• [Your objective] Every line of the records below that holds the word "yellow" should be copied out.

-.-.-

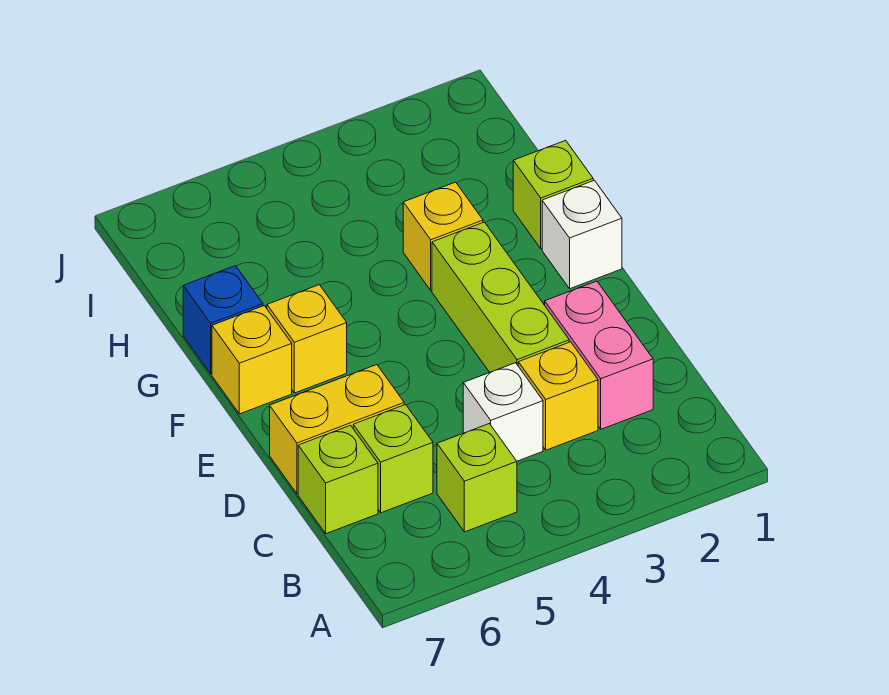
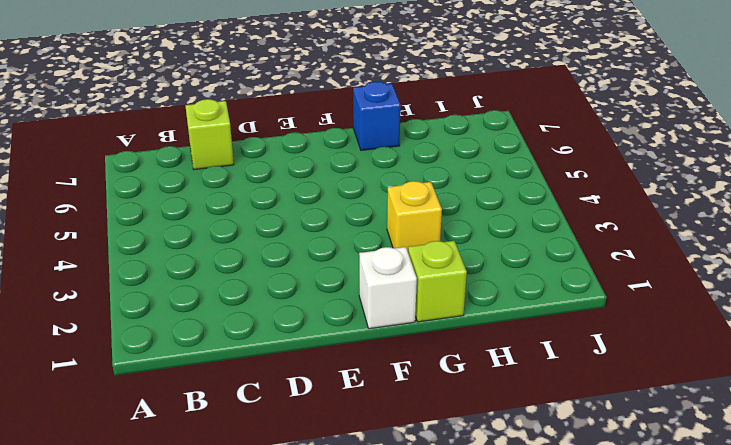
none -> lime brick B5 level 1
none -> pink brick C2:D2 level 1
none -> yellow brick C3 level 1

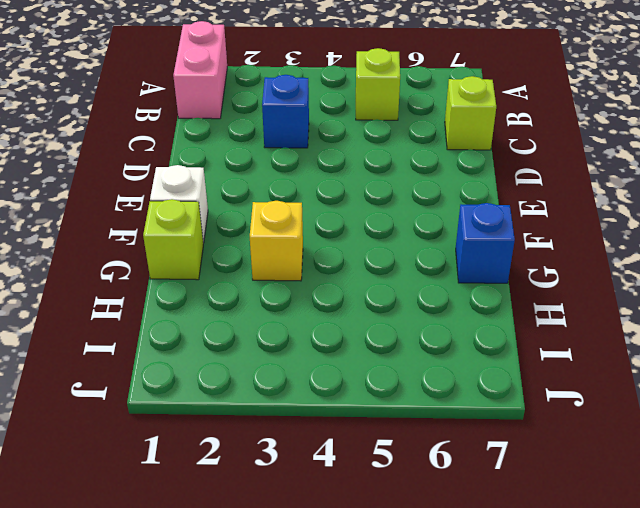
pink brick A1:B1 level 1 -> pink brick C2:D2 level 1
blue brick C3 level 1 -> yellow brick C3 level 1
none -> white brick C4 level 1
none -> lime brick C6 level 1
none -> lime brick D3:F3 level 1

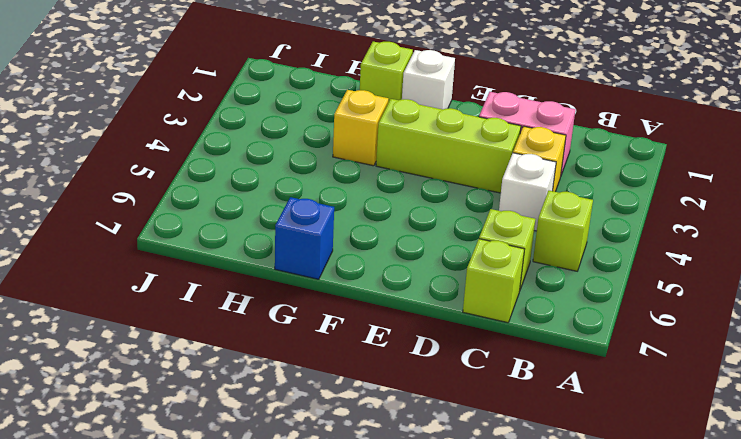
none -> yellow brick D6:D7 level 1
none -> yellow brick F6 level 1
none -> yellow brick F7 level 1

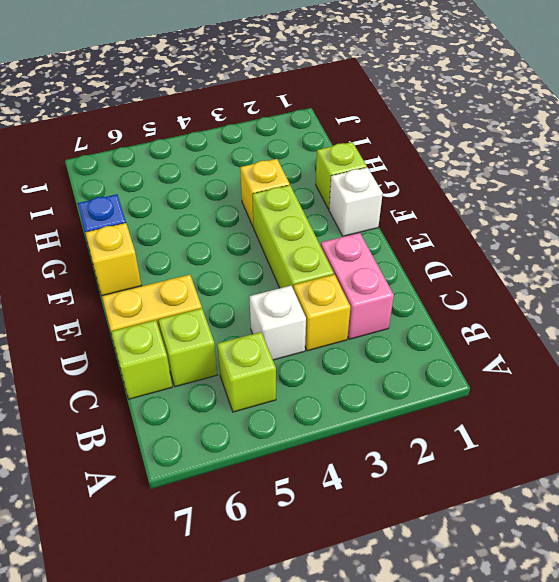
none -> yellow brick F6 level 1

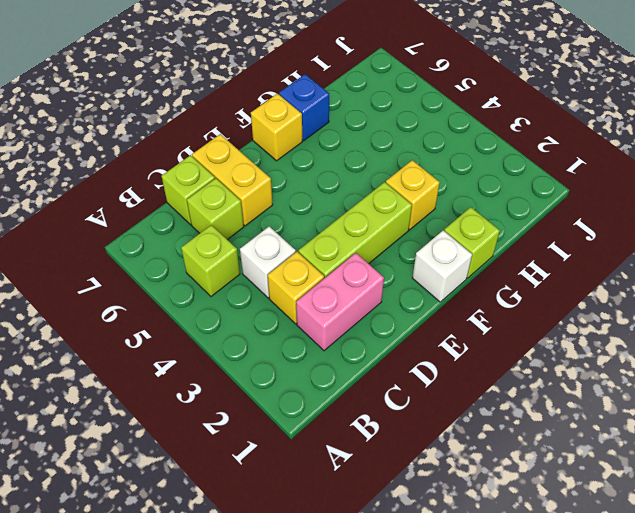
none -> yellow brick F6 level 1

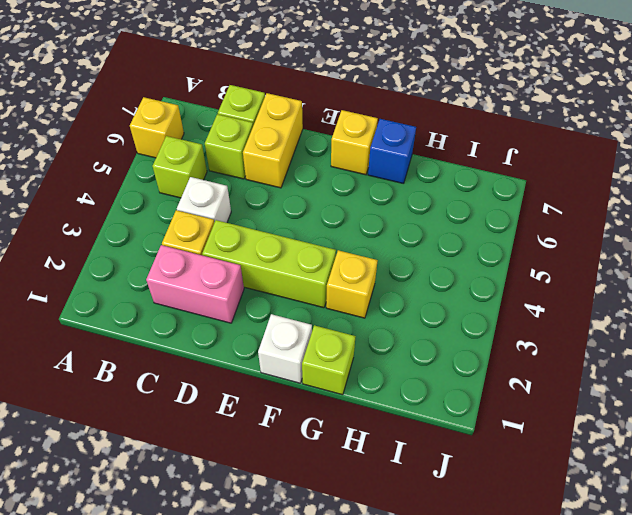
yellow brick A6 level 1 -> yellow brick F6 level 1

-.-.-

• [Answer space]
none -> yellow brick C3 level 1
blue brick C3 level 1 -> yellow brick C3 level 1
none -> yellow brick D6:D7 level 1
none -> yellow brick F6 level 1
none -> yellow brick F7 level 1
none -> yellow brick F6 level 1
none -> yellow brick F6 level 1
yellow brick A6 level 1 -> yellow brick F6 level 1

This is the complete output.